Provided material:
______

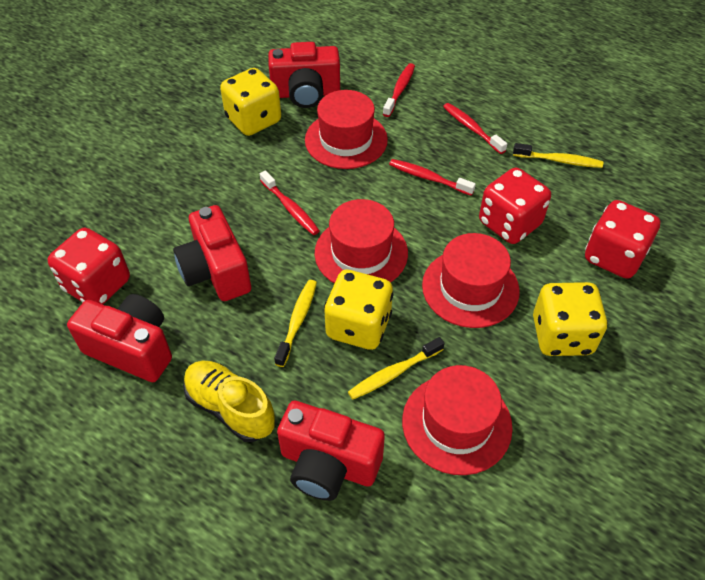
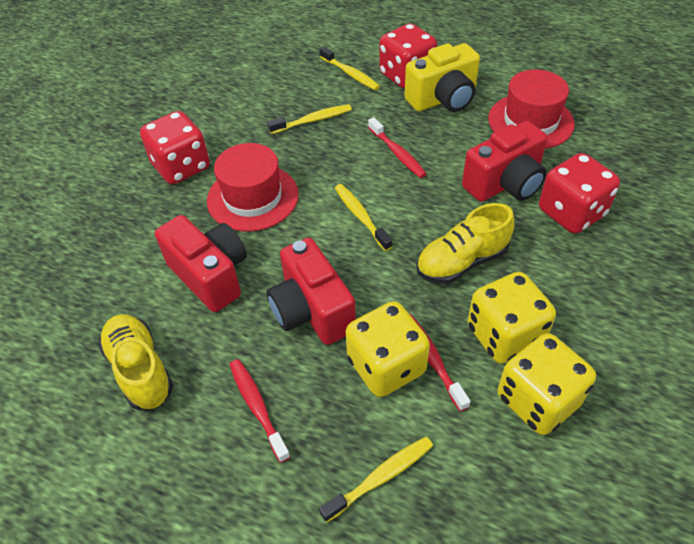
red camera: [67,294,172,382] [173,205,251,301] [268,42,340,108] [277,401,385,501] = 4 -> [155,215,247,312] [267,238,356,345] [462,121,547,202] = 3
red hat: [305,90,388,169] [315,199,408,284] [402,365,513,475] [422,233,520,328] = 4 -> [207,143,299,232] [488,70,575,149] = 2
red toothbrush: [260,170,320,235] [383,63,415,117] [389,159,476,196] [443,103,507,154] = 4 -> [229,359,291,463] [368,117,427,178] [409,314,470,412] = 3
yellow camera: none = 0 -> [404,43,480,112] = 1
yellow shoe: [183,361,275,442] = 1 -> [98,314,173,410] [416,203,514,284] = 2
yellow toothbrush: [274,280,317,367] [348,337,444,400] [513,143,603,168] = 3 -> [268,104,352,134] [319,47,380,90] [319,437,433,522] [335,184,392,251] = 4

______

Assignment: With the pictures omitted, give every line above again exactly.

Task output:
red camera: [67,294,172,382] [173,205,251,301] [268,42,340,108] [277,401,385,501] = 4 -> [155,215,247,312] [267,238,356,345] [462,121,547,202] = 3
red hat: [305,90,388,169] [315,199,408,284] [402,365,513,475] [422,233,520,328] = 4 -> [207,143,299,232] [488,70,575,149] = 2
red toothbrush: [260,170,320,235] [383,63,415,117] [389,159,476,196] [443,103,507,154] = 4 -> [229,359,291,463] [368,117,427,178] [409,314,470,412] = 3
yellow camera: none = 0 -> [404,43,480,112] = 1
yellow shoe: [183,361,275,442] = 1 -> [98,314,173,410] [416,203,514,284] = 2
yellow toothbrush: [274,280,317,367] [348,337,444,400] [513,143,603,168] = 3 -> [268,104,352,134] [319,47,380,90] [319,437,433,522] [335,184,392,251] = 4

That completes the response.